Your instructions
Find and copy each line of the listing below that has the word "plate" in it.

Supplied records
——

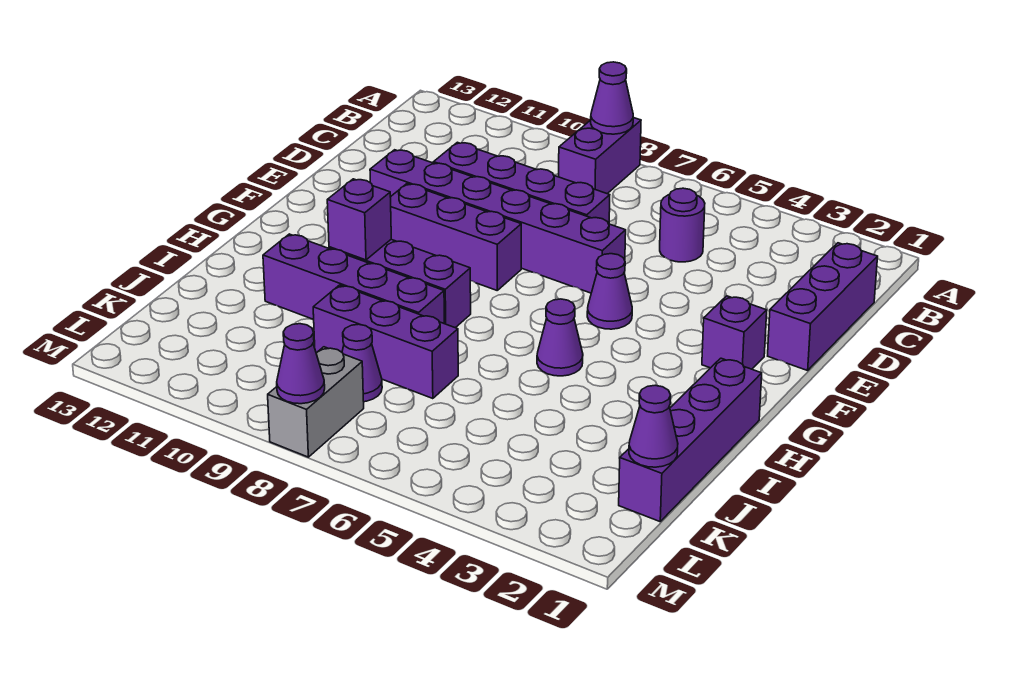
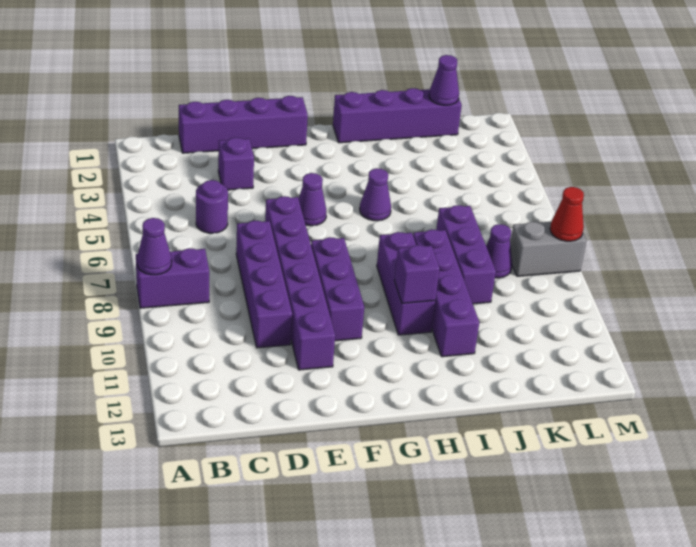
purple brick C1:E1 level 1 -> purple brick C1:F1 level 1
purple brick F2 level 1 -> purple brick D3 level 1
purple cone M8 level 2 -> red cone M8 level 2

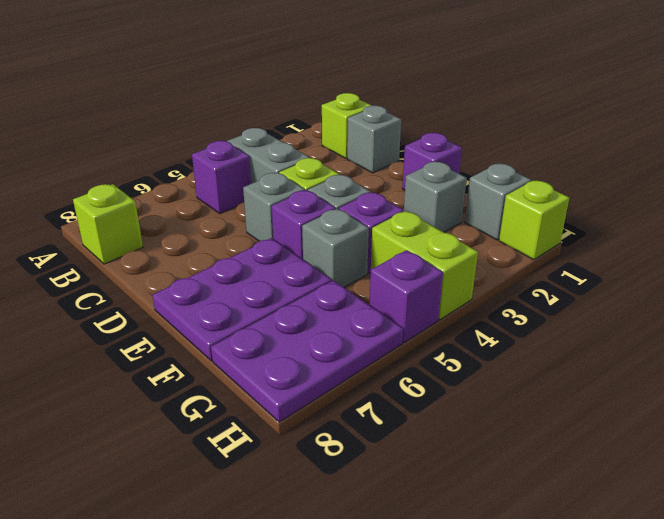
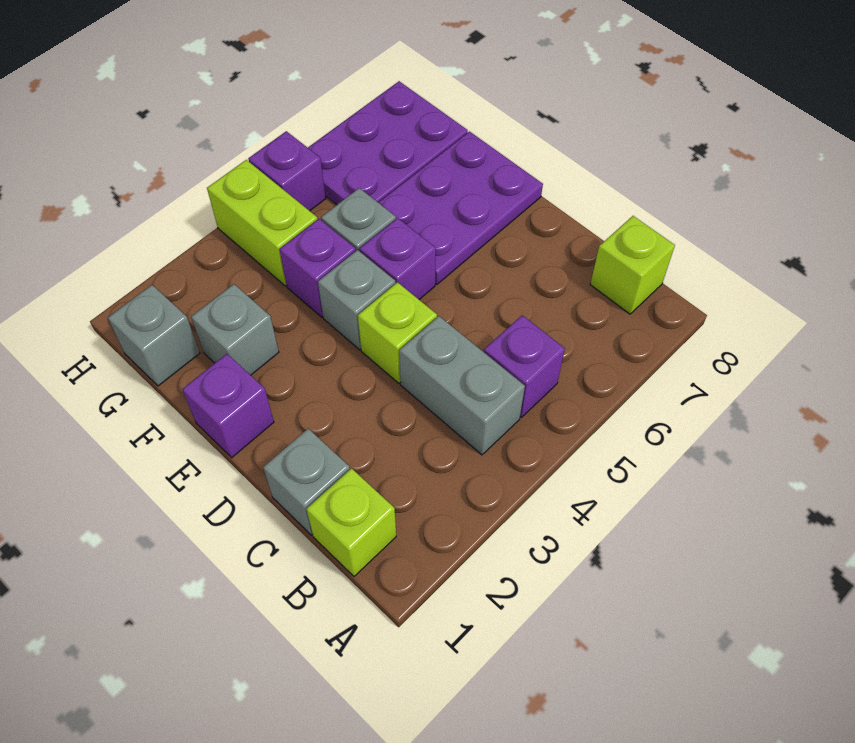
grey brick D5 level 1 -> none
lime brick H1 level 1 -> none

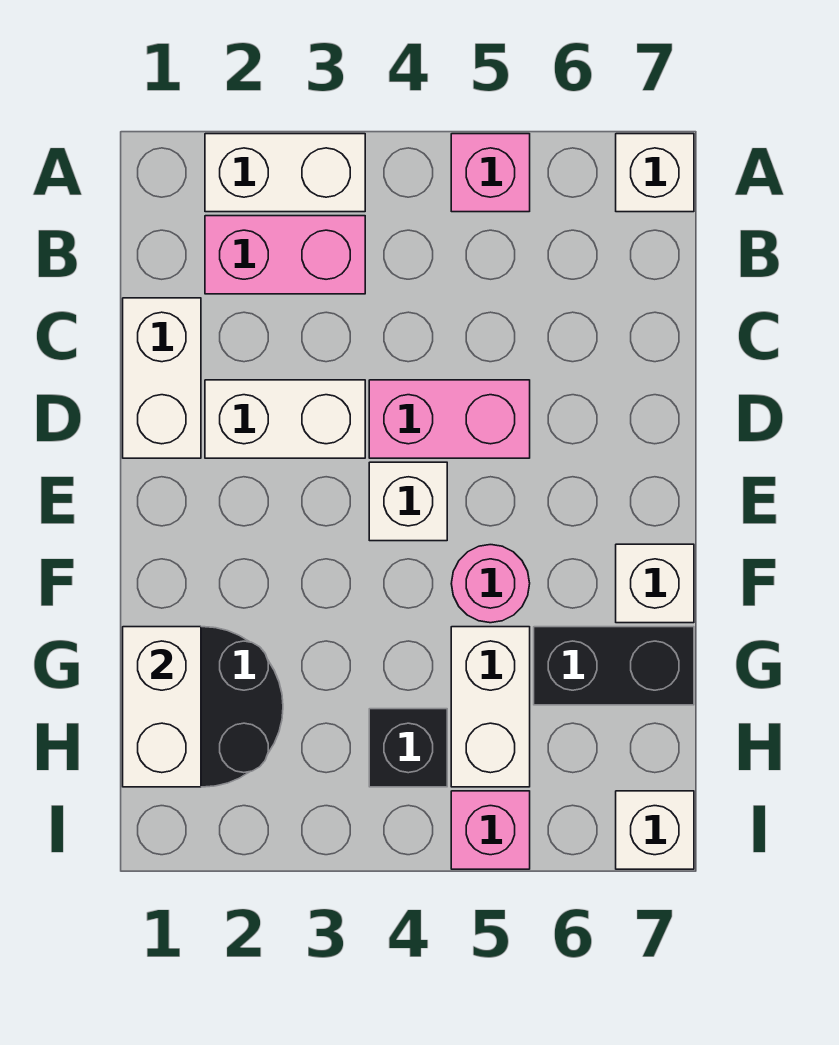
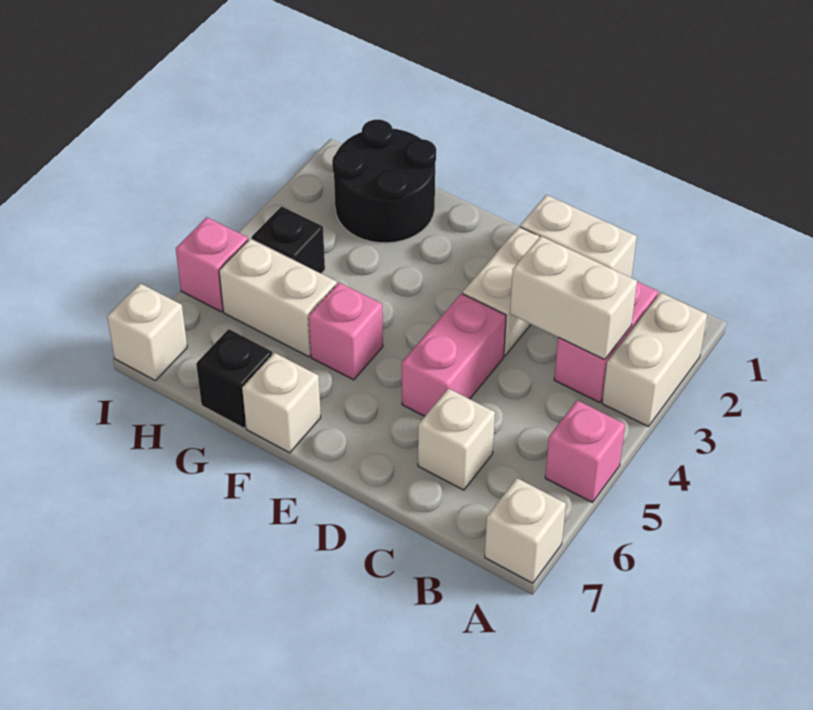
white brick E4 level 1 -> white brick C6 level 1
pink round brick F5 level 1 -> pink brick F5 level 1
white brick G1:H1 level 2 -> white brick B3:C3 level 2
black brick G6:G7 level 1 -> black brick G7 level 1

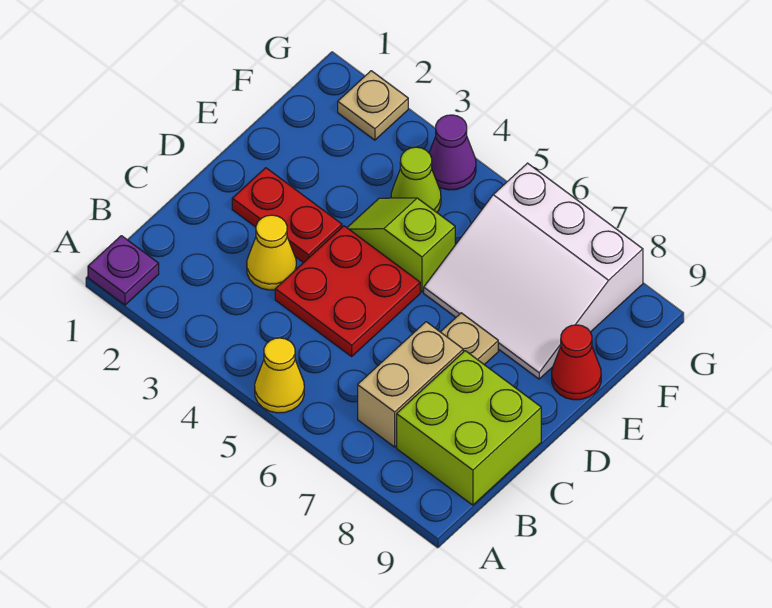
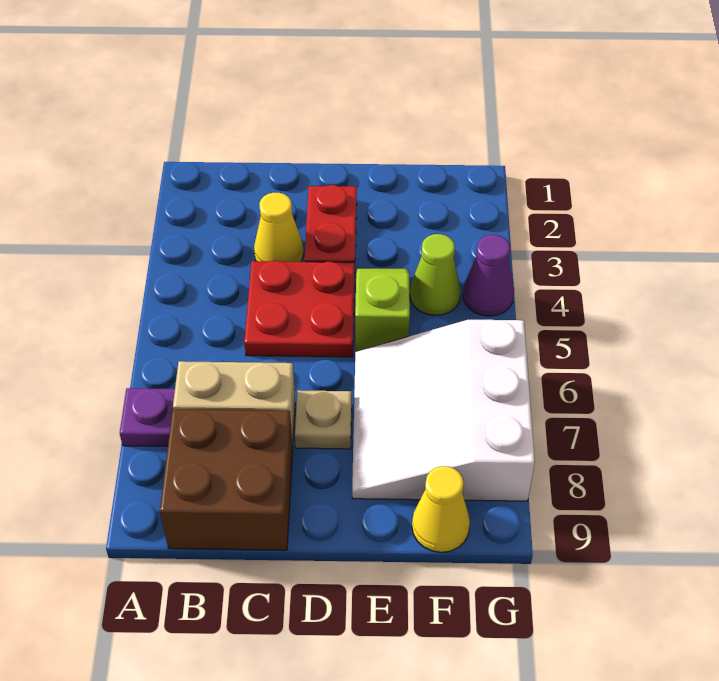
purple plate A1 level 1 -> purple plate A7 level 1
yellow cone A5 level 1 -> yellow cone F9 level 1
lime brick B8:C9 level 1 -> brown brick B8:C9 level 1
red cone E9 level 1 -> none
tan plate G2 level 1 -> none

——

Written reply
purple plate A1 level 1 -> purple plate A7 level 1
tan plate G2 level 1 -> none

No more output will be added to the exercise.